**WHAT TO DO**.
Apart from the pictures, every entry must be retyped exactly.

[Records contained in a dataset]
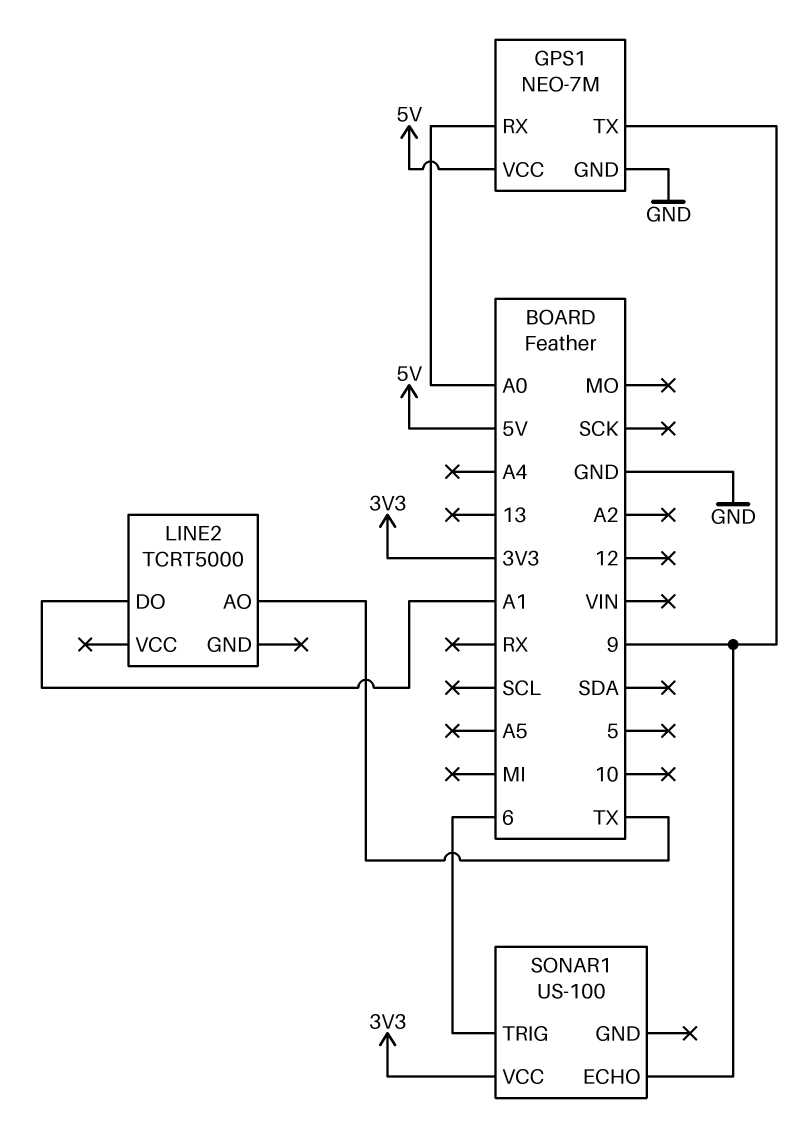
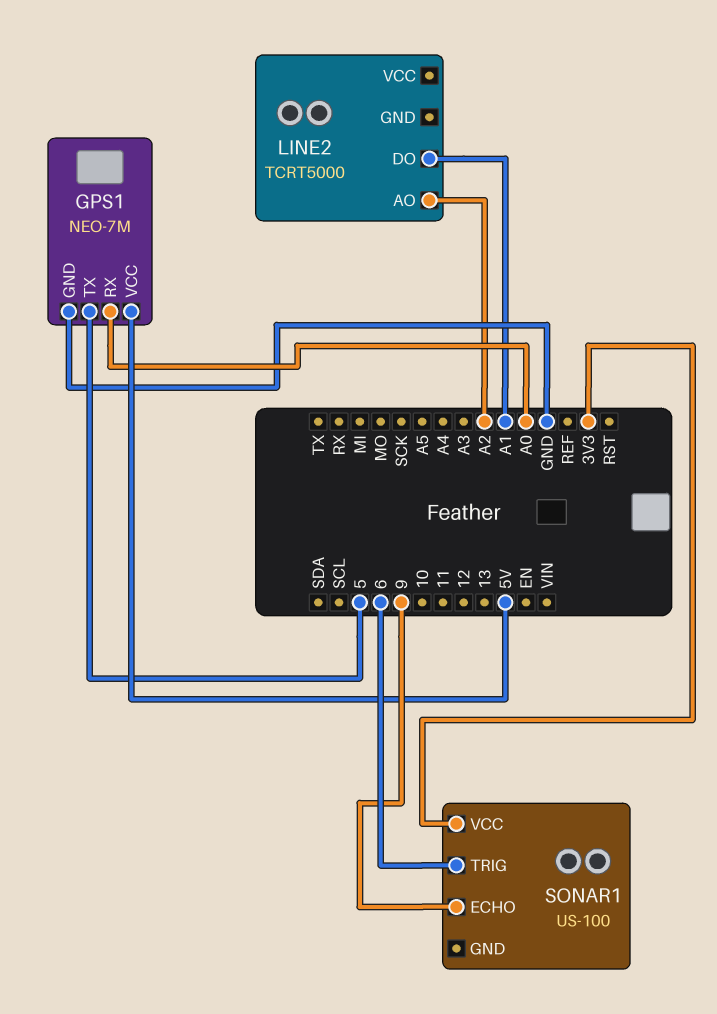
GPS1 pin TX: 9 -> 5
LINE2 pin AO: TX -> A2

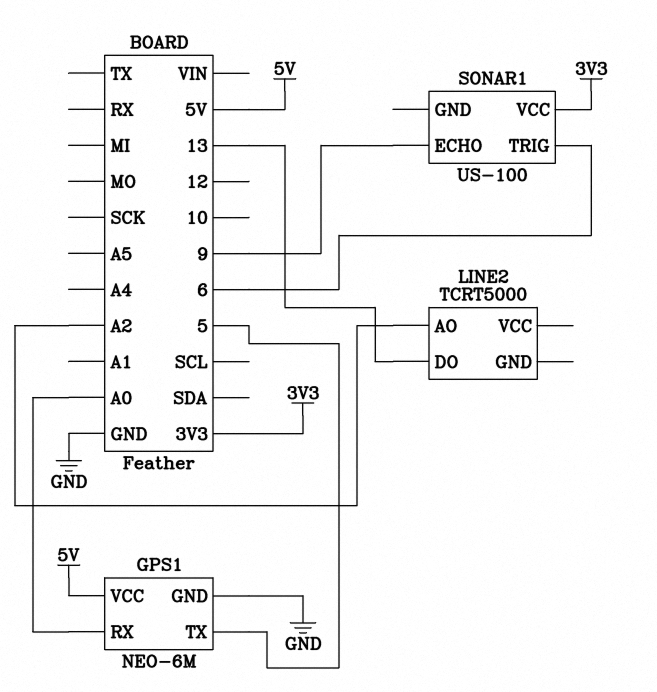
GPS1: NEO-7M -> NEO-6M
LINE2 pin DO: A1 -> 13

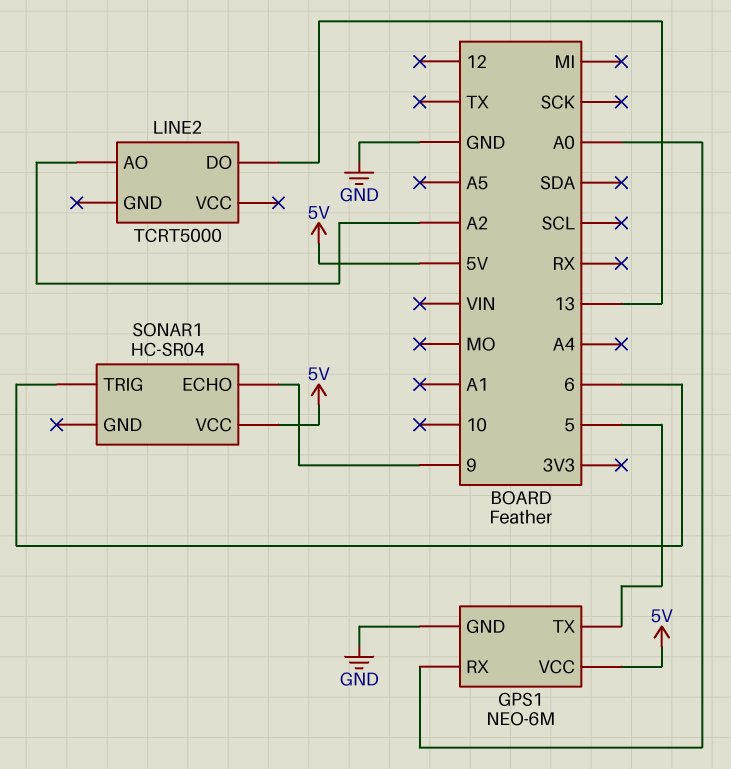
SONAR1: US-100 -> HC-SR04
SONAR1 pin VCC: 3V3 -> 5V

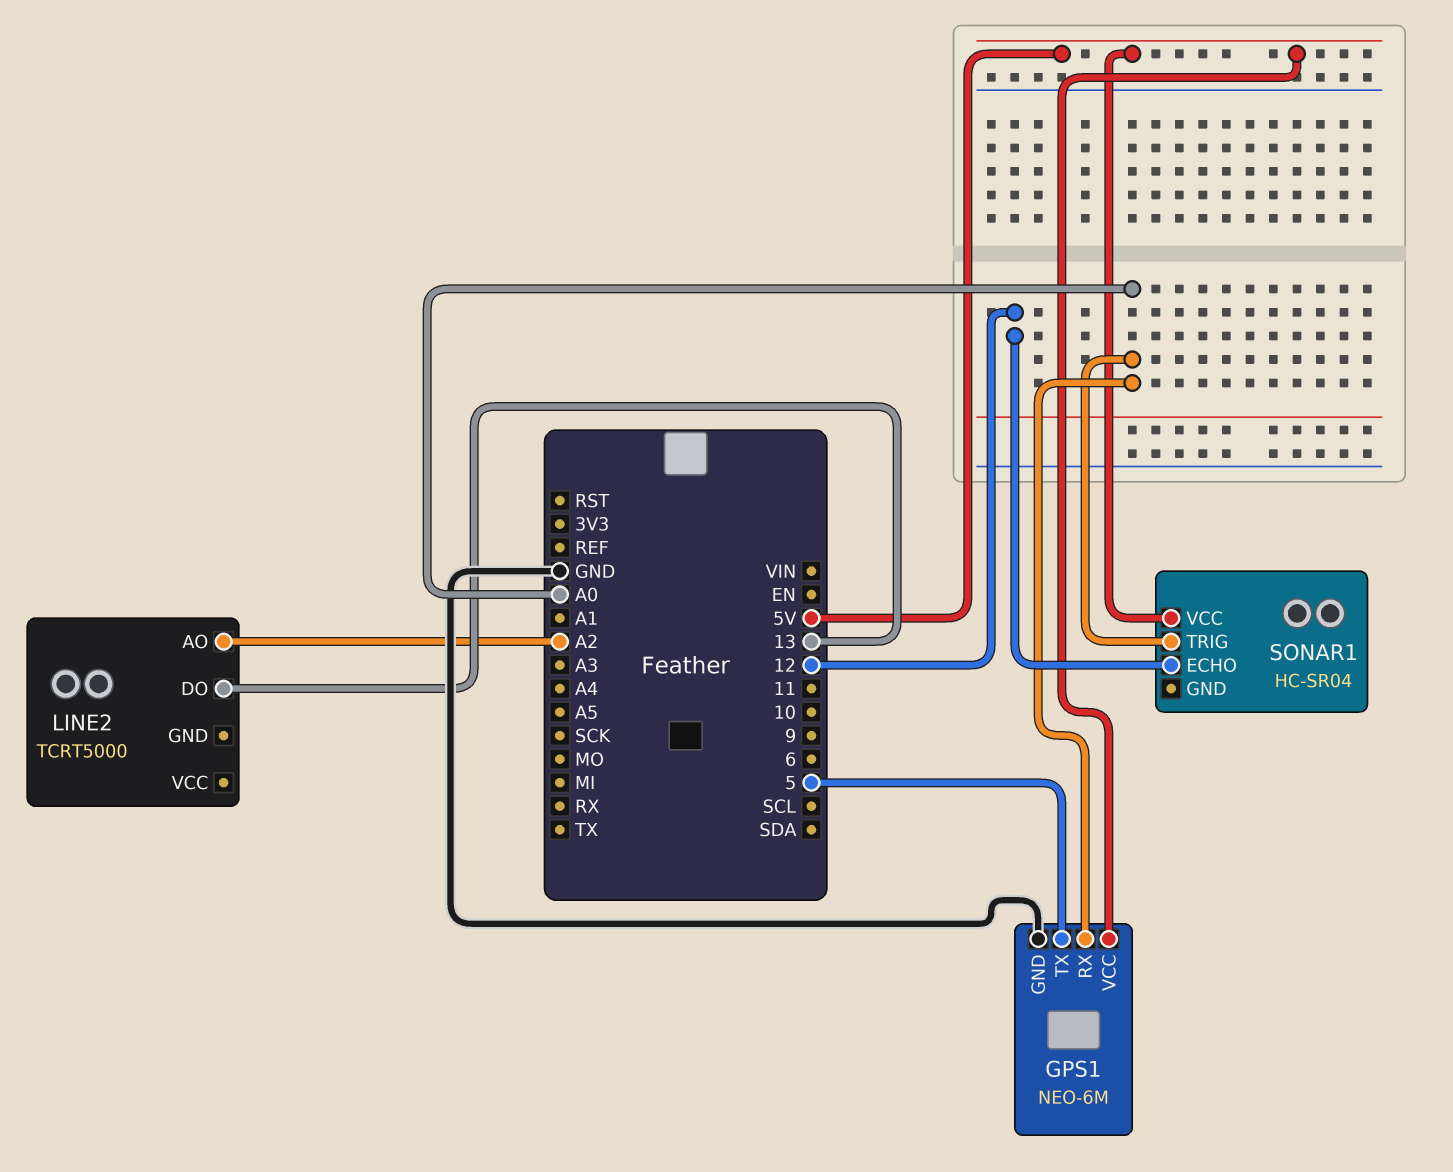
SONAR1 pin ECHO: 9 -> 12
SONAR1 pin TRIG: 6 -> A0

**ANSWER FOR THIS EXERCISE**.
GPS1 pin TX: 9 -> 5
LINE2 pin AO: TX -> A2

GPS1: NEO-7M -> NEO-6M
LINE2 pin DO: A1 -> 13

SONAR1: US-100 -> HC-SR04
SONAR1 pin VCC: 3V3 -> 5V

SONAR1 pin ECHO: 9 -> 12
SONAR1 pin TRIG: 6 -> A0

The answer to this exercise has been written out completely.